Would you please return the lines of the entries below starting at the line that has "(384, 564) = (180, 299): pink bucket -> none" and ending at the line that has "(288, 447) = (256, 161): orange robot -> none", both included, exactly as they are?

(Data excerpts)
%%
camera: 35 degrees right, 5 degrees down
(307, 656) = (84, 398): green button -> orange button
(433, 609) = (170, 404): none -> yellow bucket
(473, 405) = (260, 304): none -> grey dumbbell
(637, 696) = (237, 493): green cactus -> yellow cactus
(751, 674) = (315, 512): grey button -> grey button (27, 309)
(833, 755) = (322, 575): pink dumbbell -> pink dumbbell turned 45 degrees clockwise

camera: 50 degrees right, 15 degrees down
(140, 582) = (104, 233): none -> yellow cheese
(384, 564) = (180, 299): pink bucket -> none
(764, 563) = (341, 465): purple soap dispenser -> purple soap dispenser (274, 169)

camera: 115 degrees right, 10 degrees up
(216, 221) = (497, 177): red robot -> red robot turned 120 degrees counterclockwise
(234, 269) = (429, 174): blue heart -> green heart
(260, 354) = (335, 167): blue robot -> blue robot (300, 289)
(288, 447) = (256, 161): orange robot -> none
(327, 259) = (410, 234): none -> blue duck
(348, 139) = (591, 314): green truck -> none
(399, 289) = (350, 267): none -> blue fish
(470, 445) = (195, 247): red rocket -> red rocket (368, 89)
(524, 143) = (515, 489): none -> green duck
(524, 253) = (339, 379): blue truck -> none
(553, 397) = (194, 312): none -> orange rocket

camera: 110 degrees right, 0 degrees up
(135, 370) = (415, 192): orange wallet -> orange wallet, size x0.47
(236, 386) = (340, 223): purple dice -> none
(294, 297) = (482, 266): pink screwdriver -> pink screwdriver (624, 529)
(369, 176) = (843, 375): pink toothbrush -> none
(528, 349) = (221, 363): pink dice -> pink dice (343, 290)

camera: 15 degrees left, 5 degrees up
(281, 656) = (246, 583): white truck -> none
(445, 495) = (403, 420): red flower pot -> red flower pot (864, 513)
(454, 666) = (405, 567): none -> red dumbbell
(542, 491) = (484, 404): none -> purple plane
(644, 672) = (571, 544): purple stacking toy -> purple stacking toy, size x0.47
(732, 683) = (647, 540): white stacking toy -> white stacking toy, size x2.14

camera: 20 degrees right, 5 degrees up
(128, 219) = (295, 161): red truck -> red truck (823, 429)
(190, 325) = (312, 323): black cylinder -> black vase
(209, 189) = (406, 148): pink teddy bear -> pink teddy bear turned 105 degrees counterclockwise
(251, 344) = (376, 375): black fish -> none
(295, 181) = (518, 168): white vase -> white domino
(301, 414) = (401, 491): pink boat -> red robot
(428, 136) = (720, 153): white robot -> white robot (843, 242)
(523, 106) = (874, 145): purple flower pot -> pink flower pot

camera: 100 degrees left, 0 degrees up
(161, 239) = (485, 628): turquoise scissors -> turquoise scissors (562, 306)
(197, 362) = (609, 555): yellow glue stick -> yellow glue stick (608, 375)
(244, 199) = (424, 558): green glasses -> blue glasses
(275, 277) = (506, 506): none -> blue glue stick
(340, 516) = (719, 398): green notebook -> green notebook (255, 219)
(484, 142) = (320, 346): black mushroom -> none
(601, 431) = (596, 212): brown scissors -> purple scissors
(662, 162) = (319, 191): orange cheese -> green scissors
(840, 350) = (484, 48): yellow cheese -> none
%%
Task response |
(384, 564) = (180, 299): pink bucket -> none
(764, 563) = (341, 465): purple soap dispenser -> purple soap dispenser (274, 169)

camera: 115 degrees right, 10 degrees up
(216, 221) = (497, 177): red robot -> red robot turned 120 degrees counterclockwise
(234, 269) = (429, 174): blue heart -> green heart
(260, 354) = (335, 167): blue robot -> blue robot (300, 289)
(288, 447) = (256, 161): orange robot -> none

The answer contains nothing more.